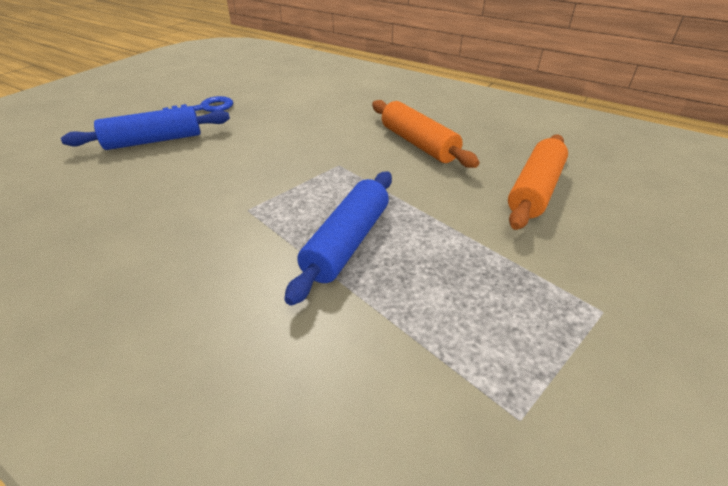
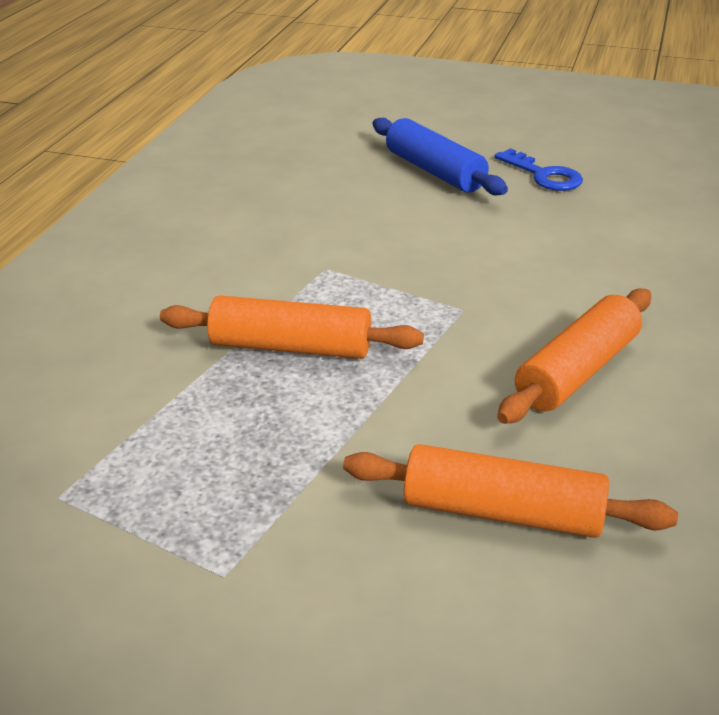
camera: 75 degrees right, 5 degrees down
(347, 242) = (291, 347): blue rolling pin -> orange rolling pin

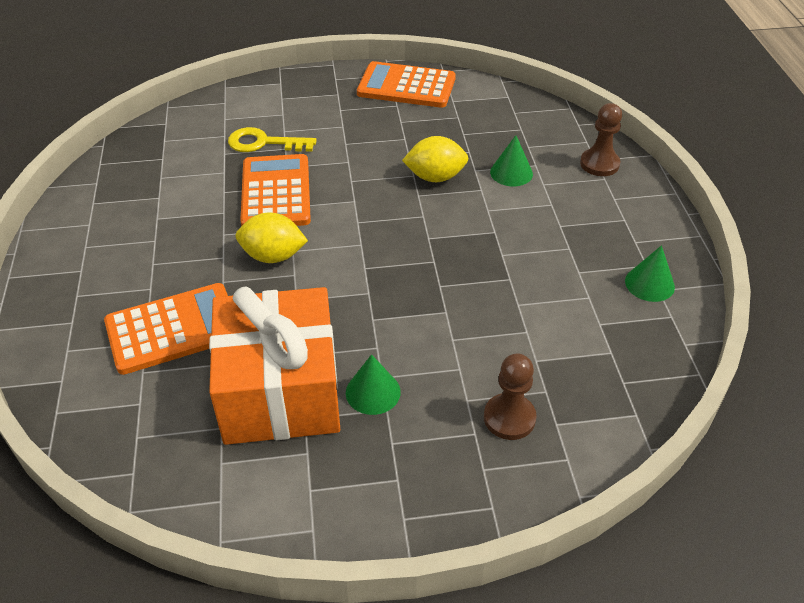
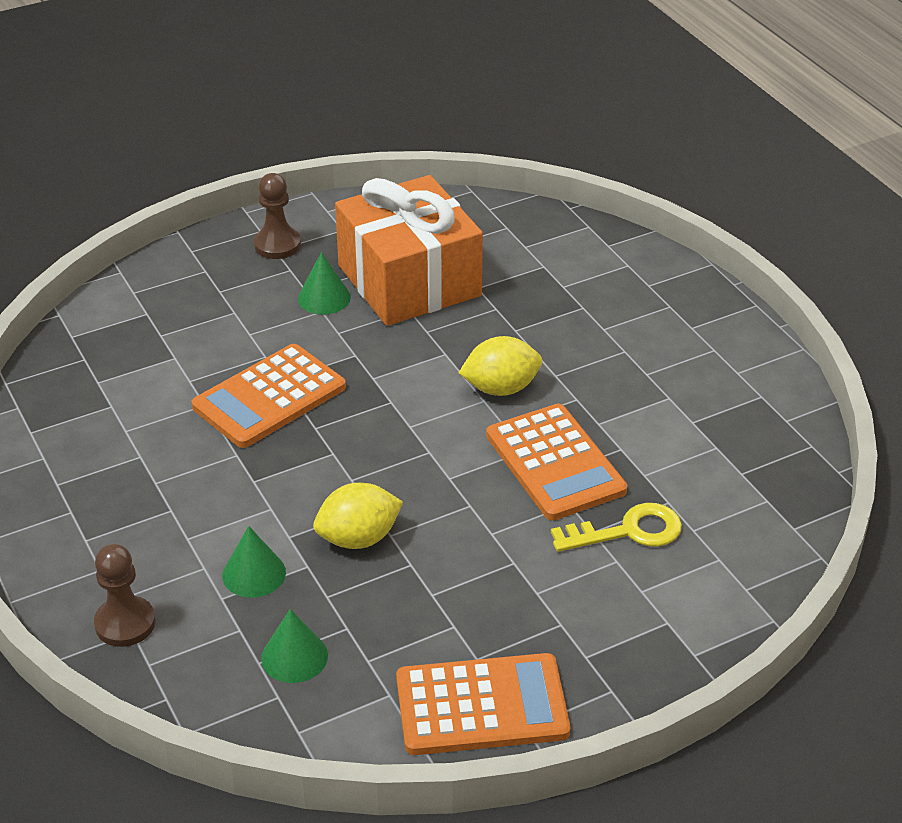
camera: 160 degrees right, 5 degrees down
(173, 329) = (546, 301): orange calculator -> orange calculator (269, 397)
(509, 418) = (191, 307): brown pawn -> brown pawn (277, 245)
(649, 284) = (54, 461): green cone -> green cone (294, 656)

* * * *

§ What you should do: Scan the records above. Return every line with "degrees" in it.

§ Answer space:
camera: 75 degrees right, 5 degrees down
camera: 160 degrees right, 5 degrees down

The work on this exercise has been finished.